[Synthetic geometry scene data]
=== Section Start ===
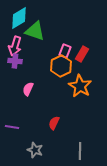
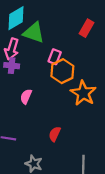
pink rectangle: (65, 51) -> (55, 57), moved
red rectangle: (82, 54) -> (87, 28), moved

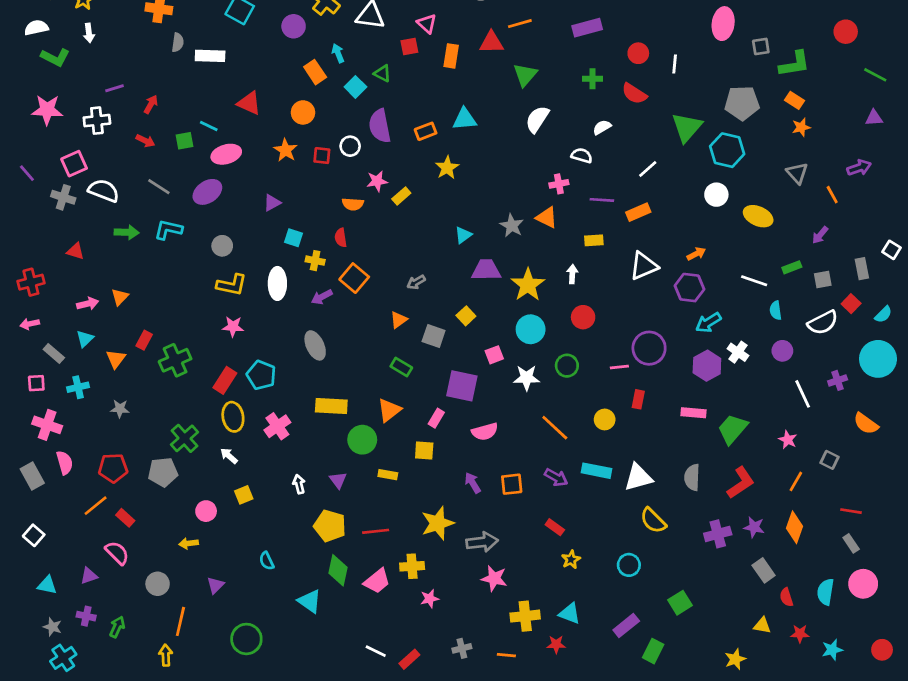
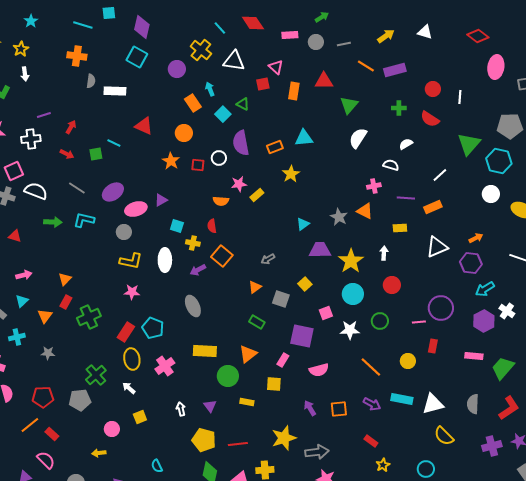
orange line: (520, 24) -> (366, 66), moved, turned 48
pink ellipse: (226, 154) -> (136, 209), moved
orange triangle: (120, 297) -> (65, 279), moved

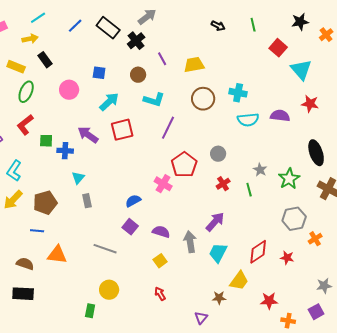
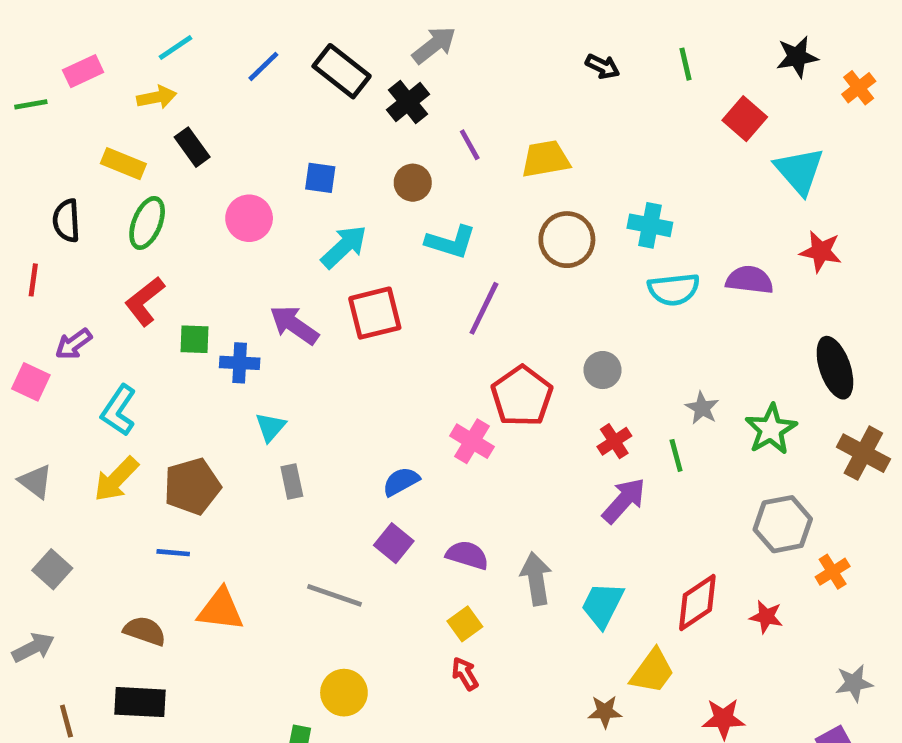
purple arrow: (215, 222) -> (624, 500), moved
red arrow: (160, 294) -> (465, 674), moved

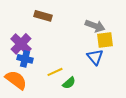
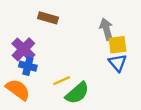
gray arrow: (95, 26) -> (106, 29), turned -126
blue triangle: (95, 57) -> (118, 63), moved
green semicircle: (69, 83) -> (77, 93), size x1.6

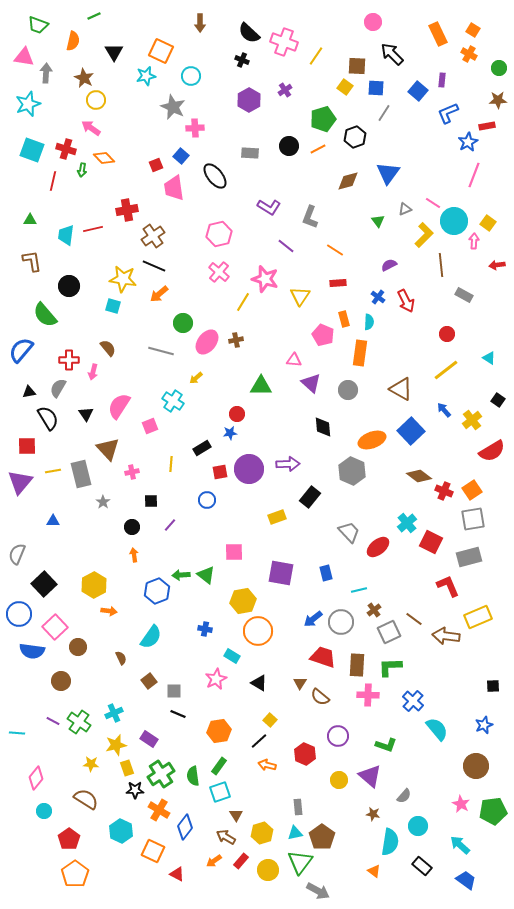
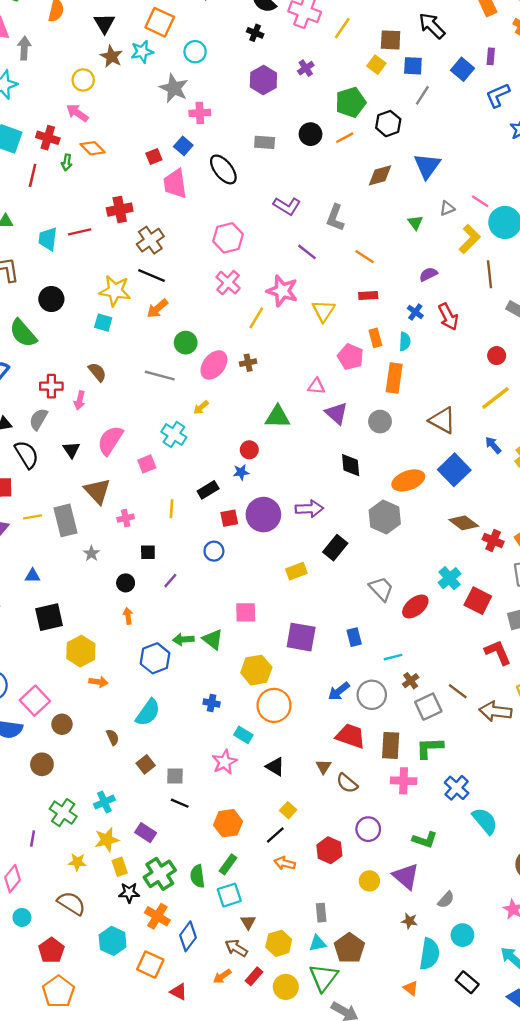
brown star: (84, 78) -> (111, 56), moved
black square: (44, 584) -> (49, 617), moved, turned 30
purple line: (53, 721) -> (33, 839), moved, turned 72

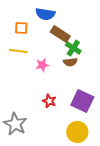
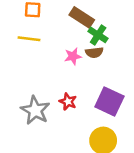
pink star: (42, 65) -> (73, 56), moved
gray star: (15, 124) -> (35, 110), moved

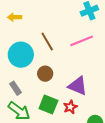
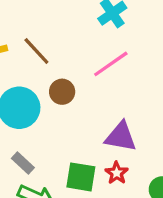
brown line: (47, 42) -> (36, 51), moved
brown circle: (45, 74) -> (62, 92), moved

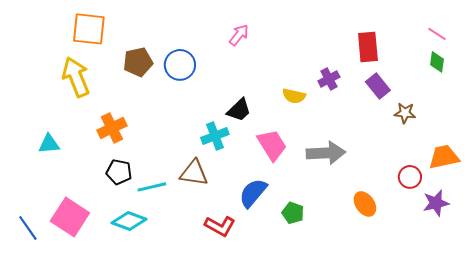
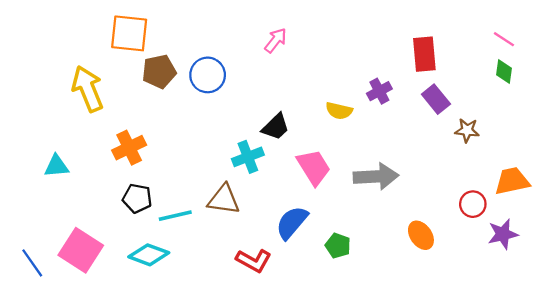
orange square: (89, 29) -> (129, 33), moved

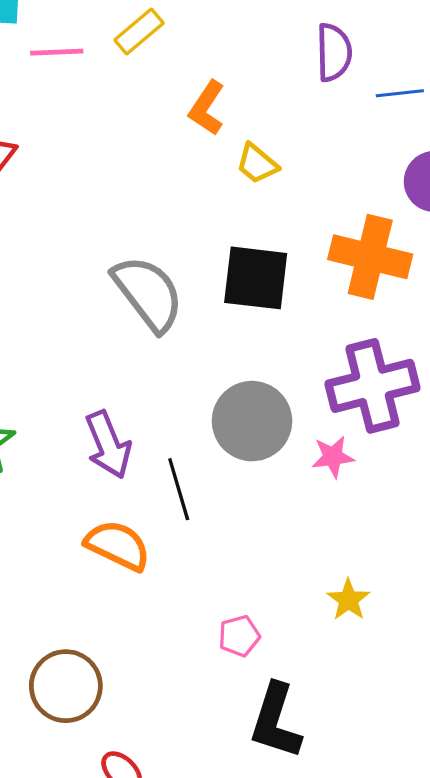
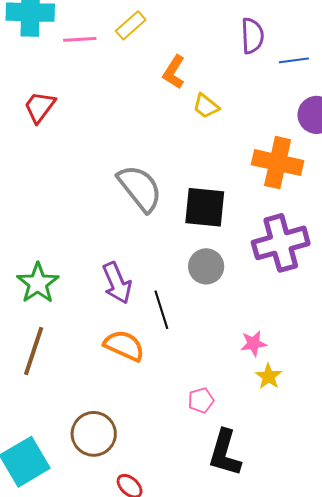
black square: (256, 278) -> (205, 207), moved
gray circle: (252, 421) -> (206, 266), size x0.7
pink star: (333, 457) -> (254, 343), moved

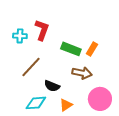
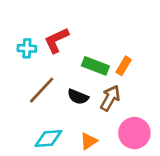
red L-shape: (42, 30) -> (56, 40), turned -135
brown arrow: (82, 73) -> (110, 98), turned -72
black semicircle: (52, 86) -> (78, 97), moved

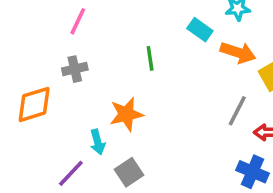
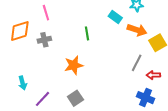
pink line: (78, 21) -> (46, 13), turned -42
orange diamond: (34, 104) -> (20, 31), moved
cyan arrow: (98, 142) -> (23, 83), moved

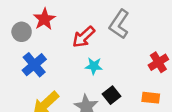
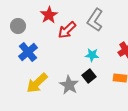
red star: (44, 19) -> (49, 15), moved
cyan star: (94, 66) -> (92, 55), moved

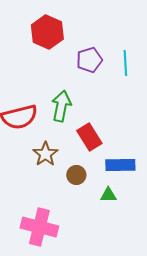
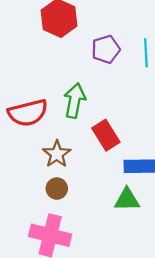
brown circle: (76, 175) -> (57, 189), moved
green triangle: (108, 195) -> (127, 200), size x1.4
=== Section End ===
Leaving the pictures out, give back each line above exactly.

-- Output of the exercise --
pink rectangle: (65, 51) -> (55, 57), moved
red rectangle: (82, 54) -> (87, 28), moved

orange line: (520, 24) -> (366, 66), moved, turned 48
pink ellipse: (226, 154) -> (136, 209), moved
orange triangle: (120, 297) -> (65, 279), moved

purple arrow: (215, 222) -> (624, 500), moved
red arrow: (160, 294) -> (465, 674), moved

gray arrow: (95, 26) -> (106, 29), turned -126
blue triangle: (95, 57) -> (118, 63), moved
green semicircle: (69, 83) -> (77, 93), size x1.6

brown star: (84, 78) -> (111, 56), moved
black square: (44, 584) -> (49, 617), moved, turned 30
purple line: (53, 721) -> (33, 839), moved, turned 72

pink star: (42, 65) -> (73, 56), moved
gray star: (15, 124) -> (35, 110), moved

brown line: (47, 42) -> (36, 51), moved
brown circle: (45, 74) -> (62, 92), moved

orange square: (89, 29) -> (129, 33), moved

black square: (256, 278) -> (205, 207), moved
gray circle: (252, 421) -> (206, 266), size x0.7
pink star: (333, 457) -> (254, 343), moved

red L-shape: (42, 30) -> (56, 40), turned -135
brown arrow: (82, 73) -> (110, 98), turned -72
black semicircle: (52, 86) -> (78, 97), moved

pink line: (78, 21) -> (46, 13), turned -42
orange diamond: (34, 104) -> (20, 31), moved
cyan arrow: (98, 142) -> (23, 83), moved

red star: (44, 19) -> (49, 15), moved
cyan star: (94, 66) -> (92, 55), moved

brown circle: (76, 175) -> (57, 189), moved
green triangle: (108, 195) -> (127, 200), size x1.4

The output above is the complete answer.